_What this task involves_
The answer is to be an exact copy of the lines below running from the line with "green circle: (35, 59) -> (16, 22), moved" down to the line with "blue square: (639, 38)", both ends included, and nothing more.

Data excerpts
- - -
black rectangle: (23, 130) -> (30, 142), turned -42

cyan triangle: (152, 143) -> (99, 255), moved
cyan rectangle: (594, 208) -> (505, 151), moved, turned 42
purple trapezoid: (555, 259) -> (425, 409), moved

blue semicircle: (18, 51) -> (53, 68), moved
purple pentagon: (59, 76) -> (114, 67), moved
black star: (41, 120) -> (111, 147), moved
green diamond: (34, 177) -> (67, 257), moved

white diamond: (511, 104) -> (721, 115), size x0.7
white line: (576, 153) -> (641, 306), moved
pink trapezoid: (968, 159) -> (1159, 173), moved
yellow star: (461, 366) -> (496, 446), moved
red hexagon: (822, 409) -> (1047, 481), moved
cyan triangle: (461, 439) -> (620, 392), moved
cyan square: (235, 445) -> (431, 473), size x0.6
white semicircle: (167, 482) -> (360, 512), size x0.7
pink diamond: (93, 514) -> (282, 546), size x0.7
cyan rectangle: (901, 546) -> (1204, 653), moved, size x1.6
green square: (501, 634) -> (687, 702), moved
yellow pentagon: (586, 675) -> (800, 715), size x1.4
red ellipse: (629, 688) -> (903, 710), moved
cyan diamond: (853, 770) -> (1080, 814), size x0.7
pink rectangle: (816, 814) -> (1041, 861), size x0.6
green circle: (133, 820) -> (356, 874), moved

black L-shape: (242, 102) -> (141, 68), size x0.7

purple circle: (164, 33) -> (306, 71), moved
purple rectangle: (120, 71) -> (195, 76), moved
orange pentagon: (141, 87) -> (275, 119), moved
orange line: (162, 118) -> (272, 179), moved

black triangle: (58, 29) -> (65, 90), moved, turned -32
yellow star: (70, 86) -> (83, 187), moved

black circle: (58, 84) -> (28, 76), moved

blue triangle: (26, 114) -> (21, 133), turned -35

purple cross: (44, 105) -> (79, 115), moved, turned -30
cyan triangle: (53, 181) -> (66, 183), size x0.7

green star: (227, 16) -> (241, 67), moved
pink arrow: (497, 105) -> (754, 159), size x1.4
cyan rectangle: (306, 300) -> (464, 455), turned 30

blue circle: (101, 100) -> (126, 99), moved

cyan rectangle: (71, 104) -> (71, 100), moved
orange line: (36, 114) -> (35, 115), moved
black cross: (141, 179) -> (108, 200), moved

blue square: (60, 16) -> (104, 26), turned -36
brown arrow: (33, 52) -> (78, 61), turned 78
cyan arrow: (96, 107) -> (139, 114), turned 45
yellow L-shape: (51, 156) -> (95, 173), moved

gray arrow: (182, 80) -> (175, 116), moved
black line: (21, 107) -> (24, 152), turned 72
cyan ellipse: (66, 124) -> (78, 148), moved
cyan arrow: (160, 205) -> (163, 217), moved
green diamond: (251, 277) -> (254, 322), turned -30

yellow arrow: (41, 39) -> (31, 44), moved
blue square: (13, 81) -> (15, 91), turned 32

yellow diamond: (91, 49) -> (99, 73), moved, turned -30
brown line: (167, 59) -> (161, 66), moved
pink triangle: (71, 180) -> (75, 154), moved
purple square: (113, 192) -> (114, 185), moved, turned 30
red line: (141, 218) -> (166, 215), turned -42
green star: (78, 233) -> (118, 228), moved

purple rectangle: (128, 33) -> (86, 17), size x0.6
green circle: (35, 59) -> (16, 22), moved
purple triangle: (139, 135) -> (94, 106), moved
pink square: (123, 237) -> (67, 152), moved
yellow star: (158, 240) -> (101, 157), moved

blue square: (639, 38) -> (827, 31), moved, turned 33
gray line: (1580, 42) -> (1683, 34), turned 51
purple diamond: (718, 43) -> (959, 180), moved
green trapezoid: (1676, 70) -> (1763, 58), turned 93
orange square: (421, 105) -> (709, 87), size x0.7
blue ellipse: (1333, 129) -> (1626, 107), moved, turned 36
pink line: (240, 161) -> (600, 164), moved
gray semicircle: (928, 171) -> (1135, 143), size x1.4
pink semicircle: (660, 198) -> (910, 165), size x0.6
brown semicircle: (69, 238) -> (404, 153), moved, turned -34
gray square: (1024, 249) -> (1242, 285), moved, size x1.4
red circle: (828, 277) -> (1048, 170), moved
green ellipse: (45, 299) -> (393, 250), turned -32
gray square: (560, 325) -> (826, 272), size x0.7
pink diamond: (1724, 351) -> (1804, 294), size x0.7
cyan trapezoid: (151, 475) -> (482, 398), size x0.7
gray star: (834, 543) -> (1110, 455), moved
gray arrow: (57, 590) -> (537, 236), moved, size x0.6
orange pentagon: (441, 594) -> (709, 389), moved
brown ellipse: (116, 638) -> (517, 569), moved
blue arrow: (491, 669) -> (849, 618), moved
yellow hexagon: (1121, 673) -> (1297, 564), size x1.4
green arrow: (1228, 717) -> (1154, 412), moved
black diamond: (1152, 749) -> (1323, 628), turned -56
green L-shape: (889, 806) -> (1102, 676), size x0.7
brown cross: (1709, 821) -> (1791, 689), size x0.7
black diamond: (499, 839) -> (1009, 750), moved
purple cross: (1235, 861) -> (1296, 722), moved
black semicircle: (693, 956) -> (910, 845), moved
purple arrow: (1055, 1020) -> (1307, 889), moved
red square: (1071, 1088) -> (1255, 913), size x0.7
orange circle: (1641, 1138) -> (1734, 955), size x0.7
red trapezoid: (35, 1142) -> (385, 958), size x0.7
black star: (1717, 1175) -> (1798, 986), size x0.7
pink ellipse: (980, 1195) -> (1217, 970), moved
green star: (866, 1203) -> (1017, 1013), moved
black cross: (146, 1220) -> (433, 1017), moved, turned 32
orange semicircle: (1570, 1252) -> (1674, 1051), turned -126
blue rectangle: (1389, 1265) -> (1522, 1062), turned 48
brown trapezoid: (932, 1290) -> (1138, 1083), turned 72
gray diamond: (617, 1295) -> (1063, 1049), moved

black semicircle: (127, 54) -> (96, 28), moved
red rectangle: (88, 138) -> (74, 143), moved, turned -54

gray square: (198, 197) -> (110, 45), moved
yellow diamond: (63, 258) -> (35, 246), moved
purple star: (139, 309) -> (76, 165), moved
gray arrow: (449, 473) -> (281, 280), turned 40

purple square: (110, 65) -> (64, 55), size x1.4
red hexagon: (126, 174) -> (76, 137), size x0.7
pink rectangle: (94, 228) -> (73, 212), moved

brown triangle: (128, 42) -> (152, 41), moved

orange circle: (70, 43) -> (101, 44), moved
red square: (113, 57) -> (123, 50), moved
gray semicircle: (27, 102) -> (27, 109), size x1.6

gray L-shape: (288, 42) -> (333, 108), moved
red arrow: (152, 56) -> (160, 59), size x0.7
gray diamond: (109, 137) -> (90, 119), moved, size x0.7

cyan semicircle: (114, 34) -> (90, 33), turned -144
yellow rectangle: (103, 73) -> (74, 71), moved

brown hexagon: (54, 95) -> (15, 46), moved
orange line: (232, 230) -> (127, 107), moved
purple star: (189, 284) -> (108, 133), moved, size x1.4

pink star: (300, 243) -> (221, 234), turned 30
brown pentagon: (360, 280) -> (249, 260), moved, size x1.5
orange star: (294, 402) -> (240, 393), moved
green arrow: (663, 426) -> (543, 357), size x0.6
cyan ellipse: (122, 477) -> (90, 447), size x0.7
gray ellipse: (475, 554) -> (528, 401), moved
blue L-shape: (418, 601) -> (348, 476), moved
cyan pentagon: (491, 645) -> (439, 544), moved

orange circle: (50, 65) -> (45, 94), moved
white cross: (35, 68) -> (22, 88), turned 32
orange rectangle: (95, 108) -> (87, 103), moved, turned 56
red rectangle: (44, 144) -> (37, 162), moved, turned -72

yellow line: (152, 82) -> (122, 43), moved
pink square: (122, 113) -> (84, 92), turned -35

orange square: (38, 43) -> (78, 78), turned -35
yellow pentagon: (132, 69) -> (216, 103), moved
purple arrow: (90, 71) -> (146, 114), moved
- - -
_Written solution_
green circle: (35, 59) -> (16, 22), moved
purple triangle: (139, 135) -> (94, 106), moved
pink square: (123, 237) -> (67, 152), moved
yellow star: (158, 240) -> (101, 157), moved

blue square: (639, 38) -> (827, 31), moved, turned 33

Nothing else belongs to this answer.